— Begin —

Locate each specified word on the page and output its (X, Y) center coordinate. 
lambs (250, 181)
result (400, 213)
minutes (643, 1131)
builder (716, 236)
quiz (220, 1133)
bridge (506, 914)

— End —

> WHAT IS NEEDED: Reproduce every line of the records above, including the requests, and shift each coordinate in the answers by adding 28 to both its X and Y values.

> OUTPUT OF THE EXERCISE:
Locate each specified word on the page and output its (X, Y) center coordinate. 
lambs (278, 209)
result (428, 241)
minutes (671, 1159)
builder (744, 264)
quiz (248, 1161)
bridge (534, 942)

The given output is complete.